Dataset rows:
********

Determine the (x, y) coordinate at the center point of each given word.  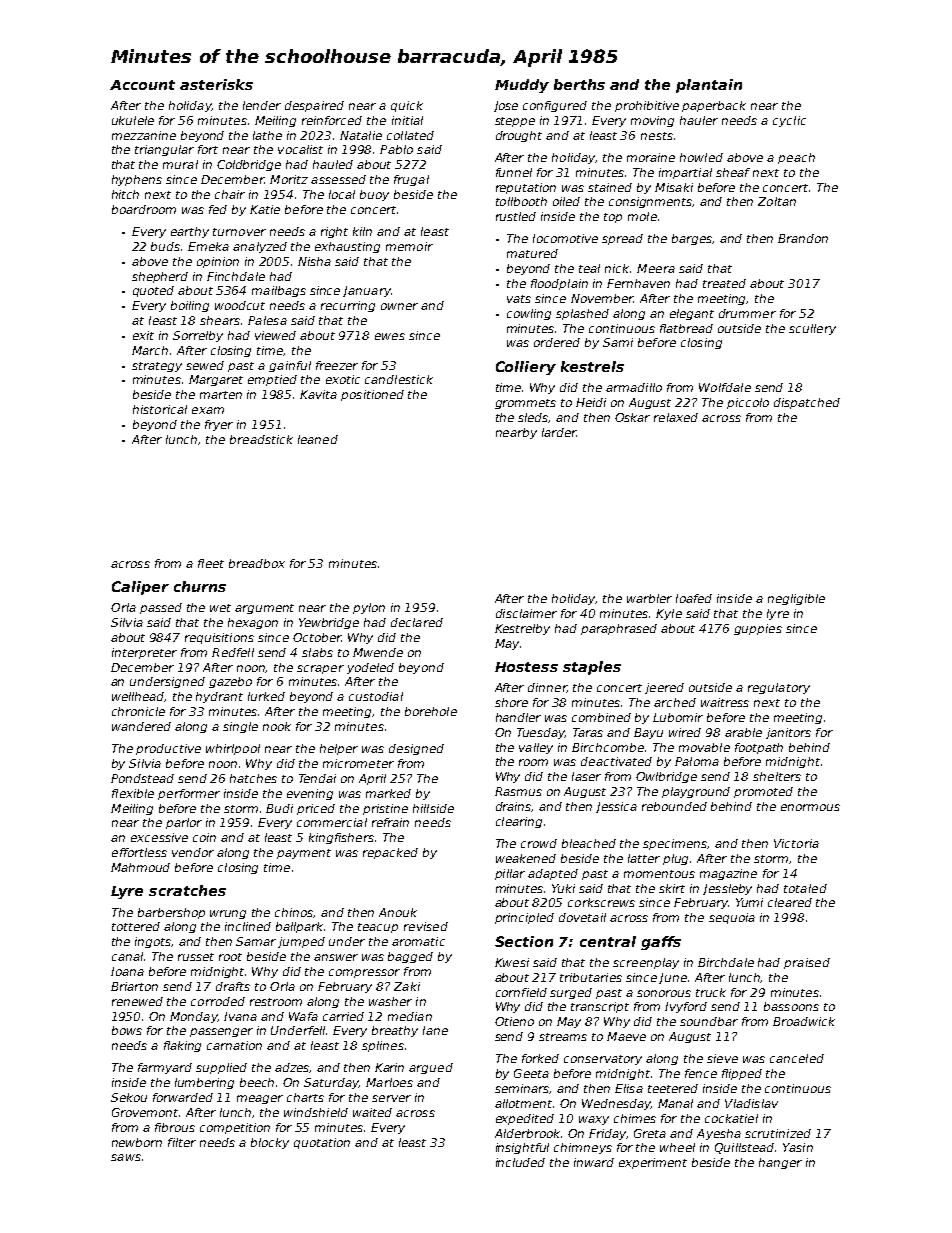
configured (555, 106)
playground (696, 792)
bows (127, 1030)
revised (426, 926)
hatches (253, 778)
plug (675, 859)
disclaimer (526, 613)
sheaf (733, 172)
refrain (390, 822)
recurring (348, 306)
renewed (137, 1001)
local (342, 194)
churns (200, 586)
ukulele (133, 120)
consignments (651, 202)
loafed (694, 598)
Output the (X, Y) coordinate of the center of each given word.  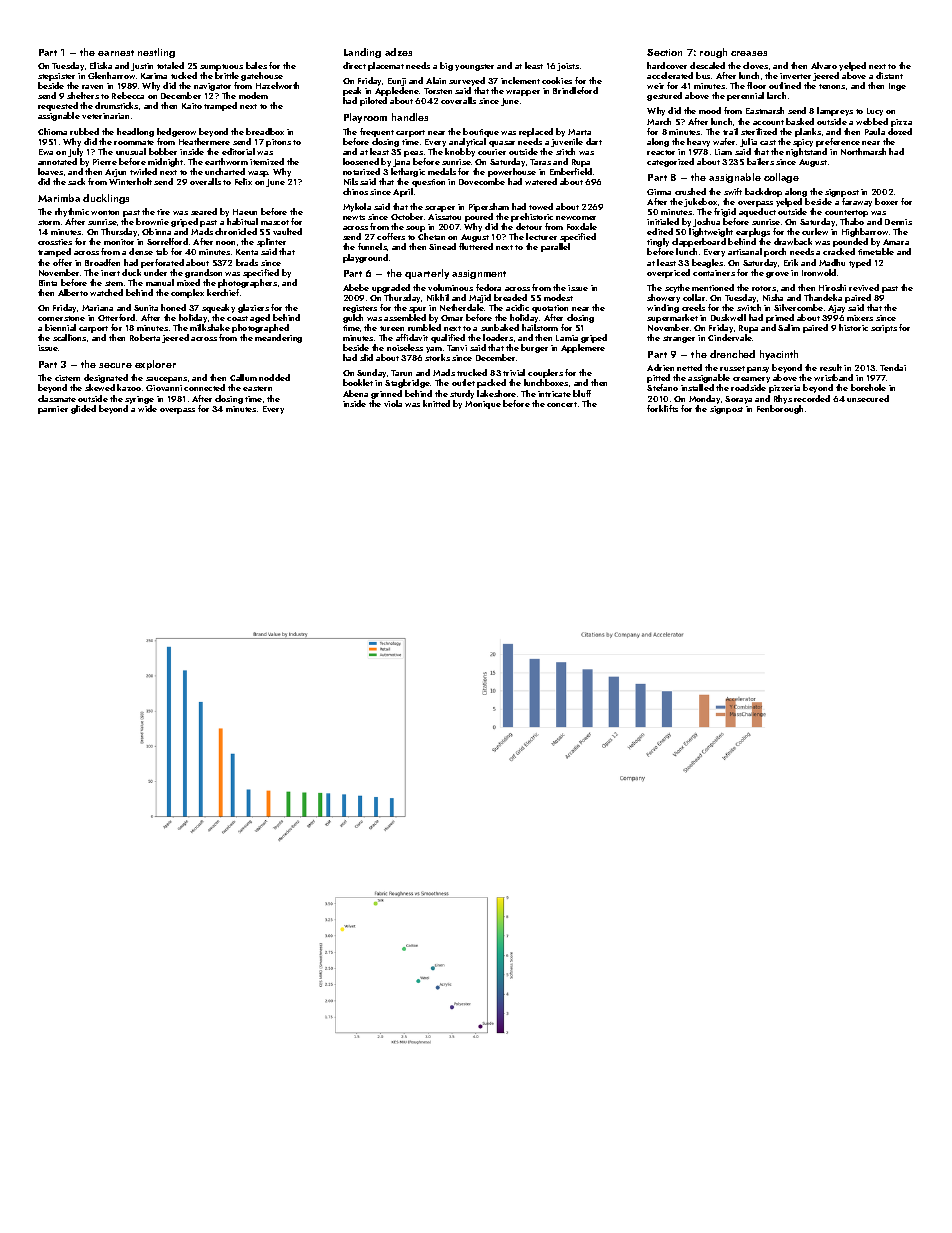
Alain (436, 80)
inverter (795, 76)
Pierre (105, 162)
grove (777, 275)
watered (541, 181)
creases (749, 53)
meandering (278, 338)
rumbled (424, 327)
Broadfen (102, 262)
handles (410, 117)
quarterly (427, 274)
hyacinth (779, 355)
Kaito (192, 106)
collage (781, 178)
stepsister (56, 78)
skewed (100, 388)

********

Convert the data above into a JSON list of strings, one string per line, skipping any blank lines. Leave the pictures out.

[
  "Determine the (x, y) coordinate at the center point of each given word.  ",
  "configured (555, 106)",
  "playground (696, 792)",
  "bows (127, 1030)",
  "revised (426, 926)",
  "hatches (253, 778)",
  "plug (675, 859)",
  "disclaimer (526, 613)",
  "sheaf (733, 172)",
  "refrain (390, 822)",
  "recurring (348, 306)",
  "renewed (137, 1001)",
  "local (342, 194)",
  "churns (200, 586)",
  "ukulele (133, 120)",
  "consignments (651, 202)",
  "loafed (694, 598)",
  "Output the (X, Y) coordinate of the center of each given word.  ",
  "Alain (436, 80)",
  "inverter (795, 76)",
  "Pierre (105, 162)",
  "grove (777, 275)",
  "watered (541, 181)",
  "creases (749, 53)",
  "meandering (278, 338)",
  "rumbled (424, 327)",
  "Broadfen (102, 262)",
  "handles (410, 117)",
  "quarterly (427, 274)",
  "hyacinth (779, 355)",
  "Kaito (192, 106)",
  "collage (781, 178)",
  "stepsister (56, 78)",
  "skewed (100, 388)"
]